Change detection outputs:
----

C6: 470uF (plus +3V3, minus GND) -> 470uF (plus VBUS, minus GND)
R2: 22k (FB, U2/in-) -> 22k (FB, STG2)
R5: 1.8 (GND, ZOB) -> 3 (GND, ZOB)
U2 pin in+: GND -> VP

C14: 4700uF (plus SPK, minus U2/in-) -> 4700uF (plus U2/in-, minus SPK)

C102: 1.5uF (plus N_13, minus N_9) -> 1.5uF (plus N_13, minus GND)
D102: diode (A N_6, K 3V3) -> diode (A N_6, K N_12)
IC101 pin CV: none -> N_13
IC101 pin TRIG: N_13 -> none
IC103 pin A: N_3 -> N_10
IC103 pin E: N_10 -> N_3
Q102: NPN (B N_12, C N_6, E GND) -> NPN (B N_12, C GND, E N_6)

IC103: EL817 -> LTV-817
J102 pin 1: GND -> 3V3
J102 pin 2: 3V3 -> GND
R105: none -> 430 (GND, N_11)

----

TASK ITEM: Each line of the data must come back exactly as written.

WRITTEN REPLY:
C6: 470uF (plus +3V3, minus GND) -> 470uF (plus VBUS, minus GND)
R2: 22k (FB, U2/in-) -> 22k (FB, STG2)
R5: 1.8 (GND, ZOB) -> 3 (GND, ZOB)
U2 pin in+: GND -> VP

C14: 4700uF (plus SPK, minus U2/in-) -> 4700uF (plus U2/in-, minus SPK)

C102: 1.5uF (plus N_13, minus N_9) -> 1.5uF (plus N_13, minus GND)
D102: diode (A N_6, K 3V3) -> diode (A N_6, K N_12)
IC101 pin CV: none -> N_13
IC101 pin TRIG: N_13 -> none
IC103 pin A: N_3 -> N_10
IC103 pin E: N_10 -> N_3
Q102: NPN (B N_12, C N_6, E GND) -> NPN (B N_12, C GND, E N_6)

IC103: EL817 -> LTV-817
J102 pin 1: GND -> 3V3
J102 pin 2: 3V3 -> GND
R105: none -> 430 (GND, N_11)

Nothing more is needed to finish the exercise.